- **EXERCISE DIRECTIONS**: Your answer must be an exact copy of the entries below, with no pictures in it.

[Stored items]
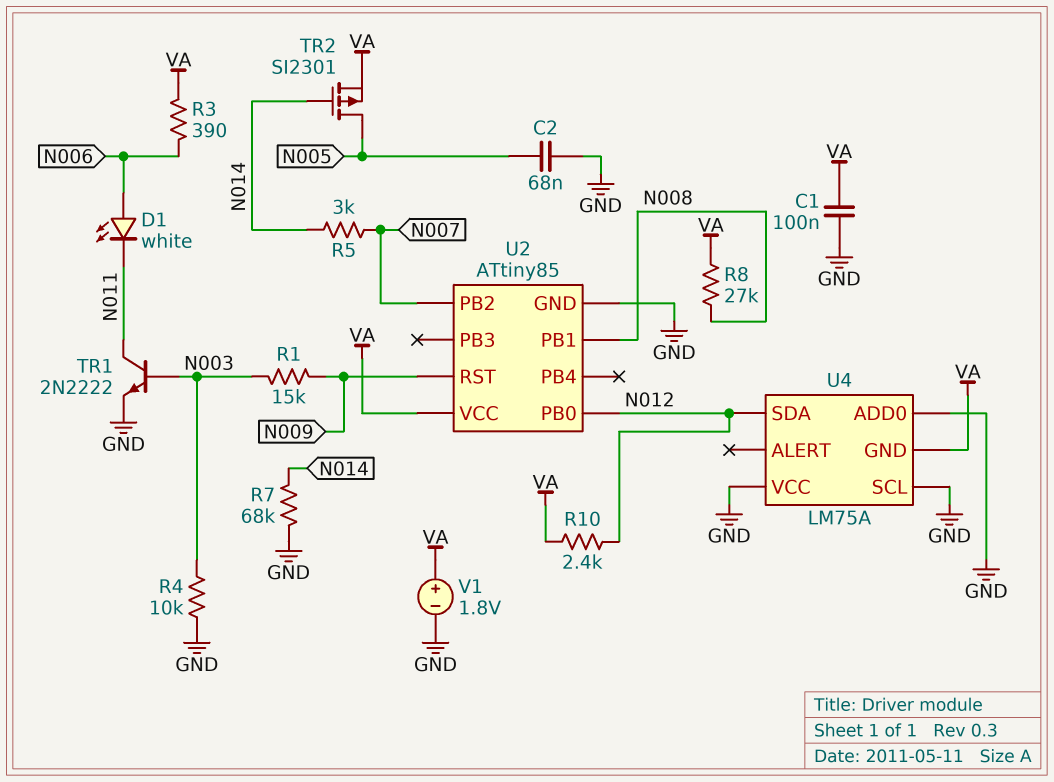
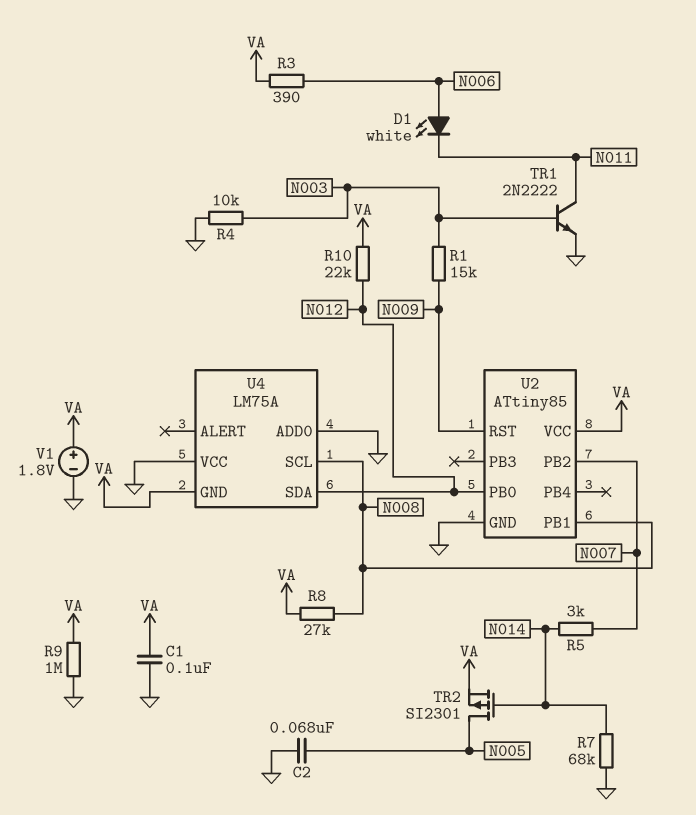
R9: none -> 1M (GND, VA)
R10: 2.4k (N012, VA) -> 22k (N012, VA)
U4 pin SCL: GND -> N008

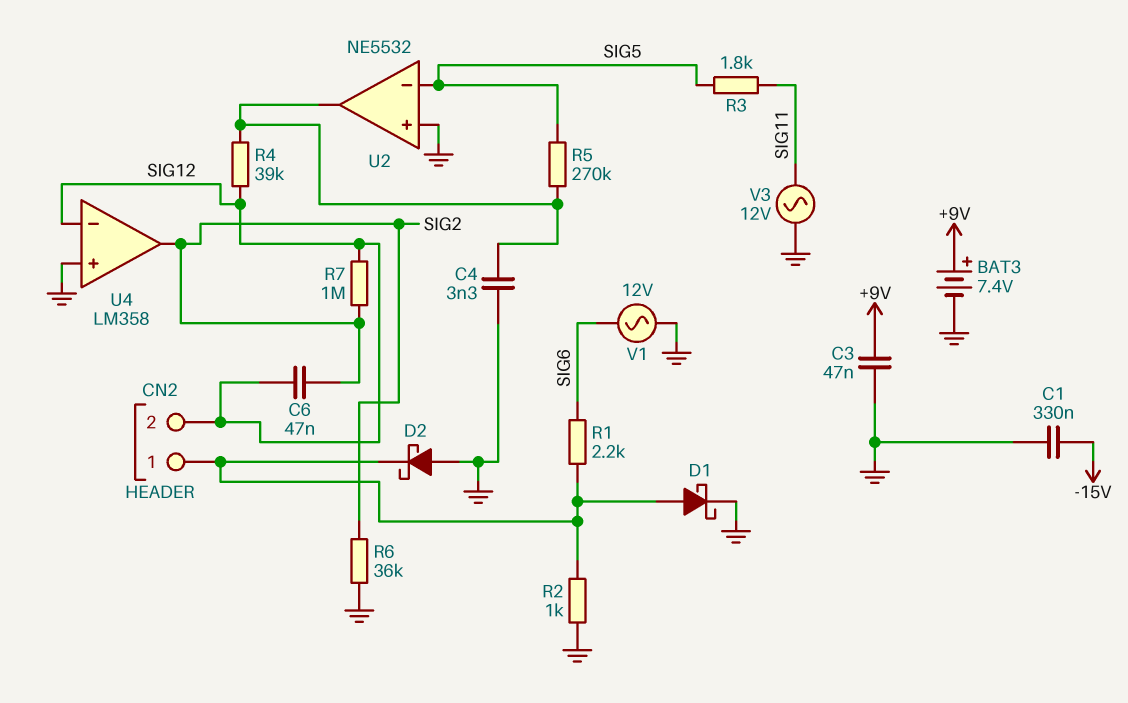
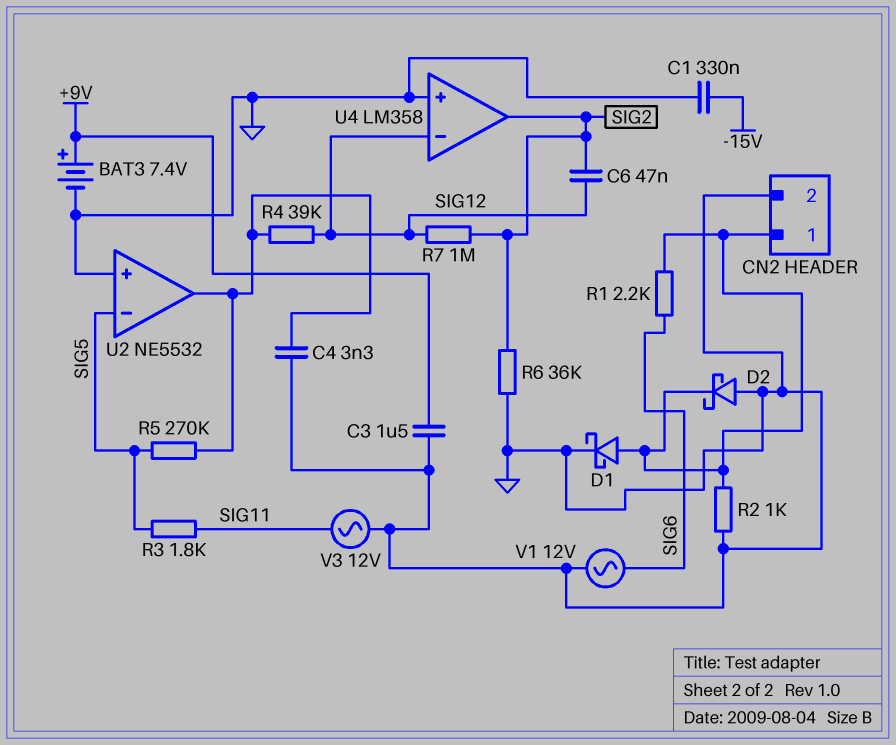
C3: 47nF (+9V, GND) -> 1.5uF (+9V, GND)
CN2 pin 2: SIG12 -> GND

- **TASK SOLUTION**:
R9: none -> 1M (GND, VA)
R10: 2.4k (N012, VA) -> 22k (N012, VA)
U4 pin SCL: GND -> N008

C3: 47nF (+9V, GND) -> 1.5uF (+9V, GND)
CN2 pin 2: SIG12 -> GND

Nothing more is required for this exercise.